ASSIGNMENT:
Retype each record exactly.

LISTED RECORDS:

-*-*-

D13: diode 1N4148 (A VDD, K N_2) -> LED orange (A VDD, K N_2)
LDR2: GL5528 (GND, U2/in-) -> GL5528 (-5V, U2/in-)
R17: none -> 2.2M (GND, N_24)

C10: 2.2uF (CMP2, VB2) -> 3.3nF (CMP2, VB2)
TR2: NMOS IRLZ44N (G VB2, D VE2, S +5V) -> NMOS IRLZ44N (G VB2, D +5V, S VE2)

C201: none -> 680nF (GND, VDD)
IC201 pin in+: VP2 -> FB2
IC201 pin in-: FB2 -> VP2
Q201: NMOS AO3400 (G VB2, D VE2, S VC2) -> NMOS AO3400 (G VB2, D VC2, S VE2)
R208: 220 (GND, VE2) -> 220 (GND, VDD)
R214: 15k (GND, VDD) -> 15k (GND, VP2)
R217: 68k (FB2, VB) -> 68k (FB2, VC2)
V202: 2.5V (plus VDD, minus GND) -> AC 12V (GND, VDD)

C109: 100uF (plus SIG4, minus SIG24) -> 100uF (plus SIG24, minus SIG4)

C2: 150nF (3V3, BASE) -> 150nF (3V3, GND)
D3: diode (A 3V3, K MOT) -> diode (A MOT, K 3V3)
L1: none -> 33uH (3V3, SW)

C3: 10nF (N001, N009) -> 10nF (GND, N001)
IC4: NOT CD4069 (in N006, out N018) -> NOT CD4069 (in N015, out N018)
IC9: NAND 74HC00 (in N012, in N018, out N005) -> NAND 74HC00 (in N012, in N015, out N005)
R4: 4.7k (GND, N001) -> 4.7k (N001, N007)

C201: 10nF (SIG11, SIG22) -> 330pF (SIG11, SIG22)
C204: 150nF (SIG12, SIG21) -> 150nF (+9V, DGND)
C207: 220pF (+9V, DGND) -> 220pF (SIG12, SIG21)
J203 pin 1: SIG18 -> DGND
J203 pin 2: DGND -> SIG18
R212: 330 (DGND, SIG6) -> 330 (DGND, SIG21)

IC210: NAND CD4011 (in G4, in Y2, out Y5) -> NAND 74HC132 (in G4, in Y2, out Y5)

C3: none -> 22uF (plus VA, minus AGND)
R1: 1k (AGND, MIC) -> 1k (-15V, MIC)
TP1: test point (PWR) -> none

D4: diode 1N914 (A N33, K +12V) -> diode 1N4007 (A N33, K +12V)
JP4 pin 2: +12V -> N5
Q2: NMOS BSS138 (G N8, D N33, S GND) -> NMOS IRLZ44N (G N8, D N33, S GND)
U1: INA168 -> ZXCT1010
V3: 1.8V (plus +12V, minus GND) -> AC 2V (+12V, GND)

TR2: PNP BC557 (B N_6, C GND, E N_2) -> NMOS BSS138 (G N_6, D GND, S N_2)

-*-*-

COMPLETED EXERCISE:
D13: diode 1N4148 (A VDD, K N_2) -> LED orange (A VDD, K N_2)
LDR2: GL5528 (GND, U2/in-) -> GL5528 (-5V, U2/in-)
R17: none -> 2.2M (GND, N_24)

C10: 2.2uF (CMP2, VB2) -> 3.3nF (CMP2, VB2)
TR2: NMOS IRLZ44N (G VB2, D VE2, S +5V) -> NMOS IRLZ44N (G VB2, D +5V, S VE2)

C201: none -> 680nF (GND, VDD)
IC201 pin in+: VP2 -> FB2
IC201 pin in-: FB2 -> VP2
Q201: NMOS AO3400 (G VB2, D VE2, S VC2) -> NMOS AO3400 (G VB2, D VC2, S VE2)
R208: 220 (GND, VE2) -> 220 (GND, VDD)
R214: 15k (GND, VDD) -> 15k (GND, VP2)
R217: 68k (FB2, VB) -> 68k (FB2, VC2)
V202: 2.5V (plus VDD, minus GND) -> AC 12V (GND, VDD)

C109: 100uF (plus SIG4, minus SIG24) -> 100uF (plus SIG24, minus SIG4)

C2: 150nF (3V3, BASE) -> 150nF (3V3, GND)
D3: diode (A 3V3, K MOT) -> diode (A MOT, K 3V3)
L1: none -> 33uH (3V3, SW)

C3: 10nF (N001, N009) -> 10nF (GND, N001)
IC4: NOT CD4069 (in N006, out N018) -> NOT CD4069 (in N015, out N018)
IC9: NAND 74HC00 (in N012, in N018, out N005) -> NAND 74HC00 (in N012, in N015, out N005)
R4: 4.7k (GND, N001) -> 4.7k (N001, N007)

C201: 10nF (SIG11, SIG22) -> 330pF (SIG11, SIG22)
C204: 150nF (SIG12, SIG21) -> 150nF (+9V, DGND)
C207: 220pF (+9V, DGND) -> 220pF (SIG12, SIG21)
J203 pin 1: SIG18 -> DGND
J203 pin 2: DGND -> SIG18
R212: 330 (DGND, SIG6) -> 330 (DGND, SIG21)

IC210: NAND CD4011 (in G4, in Y2, out Y5) -> NAND 74HC132 (in G4, in Y2, out Y5)

C3: none -> 22uF (plus VA, minus AGND)
R1: 1k (AGND, MIC) -> 1k (-15V, MIC)
TP1: test point (PWR) -> none

D4: diode 1N914 (A N33, K +12V) -> diode 1N4007 (A N33, K +12V)
JP4 pin 2: +12V -> N5
Q2: NMOS BSS138 (G N8, D N33, S GND) -> NMOS IRLZ44N (G N8, D N33, S GND)
U1: INA168 -> ZXCT1010
V3: 1.8V (plus +12V, minus GND) -> AC 2V (+12V, GND)

TR2: PNP BC557 (B N_6, C GND, E N_2) -> NMOS BSS138 (G N_6, D GND, S N_2)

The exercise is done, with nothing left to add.